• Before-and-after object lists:
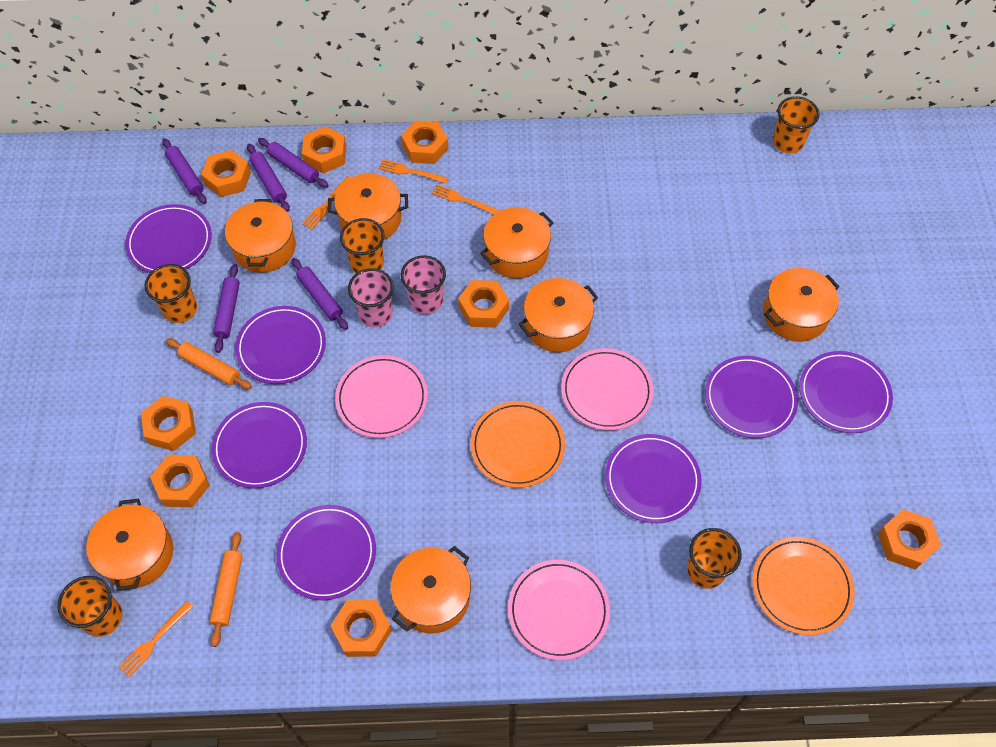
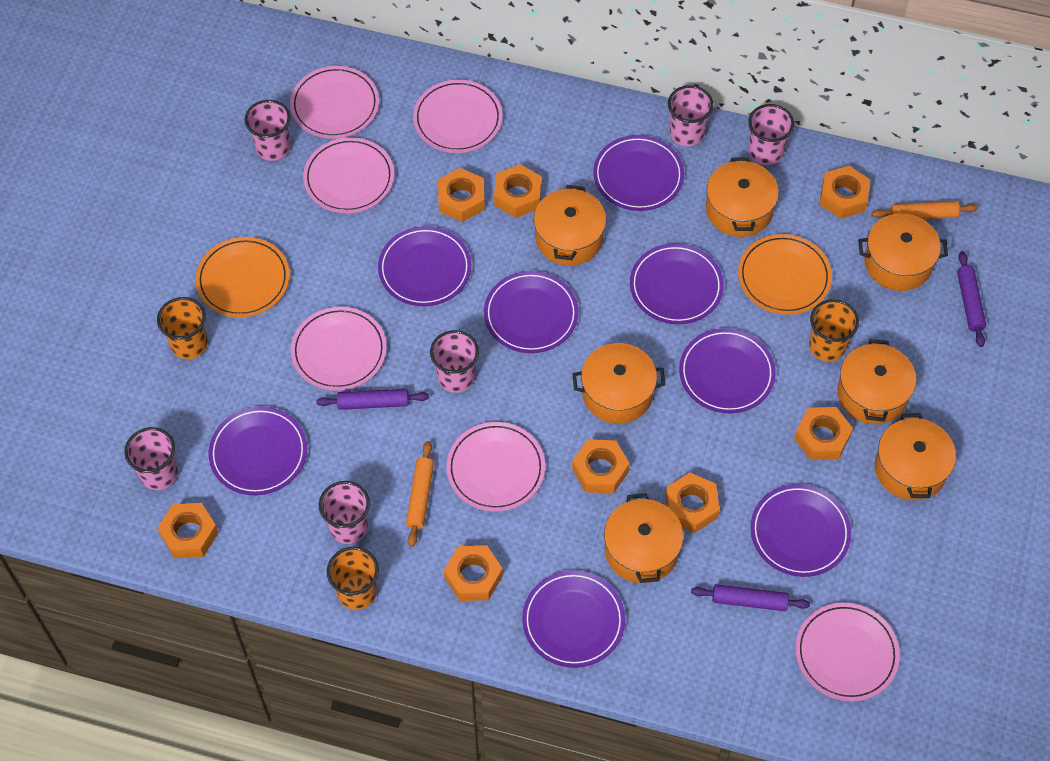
orange cup: 5 -> 3
orange fork: 4 -> 0
pink cup: 2 -> 6
pink plate: 3 -> 6
purple plate: 7 -> 8
purple rolling pin: 5 -> 3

• HOW TO COMPLETE THIS TASK: Your answer must be the line containing "orange fork: 4 -> 0" through the last line above, copied exactly, with nothing added.

• REPLY:
orange fork: 4 -> 0
pink cup: 2 -> 6
pink plate: 3 -> 6
purple plate: 7 -> 8
purple rolling pin: 5 -> 3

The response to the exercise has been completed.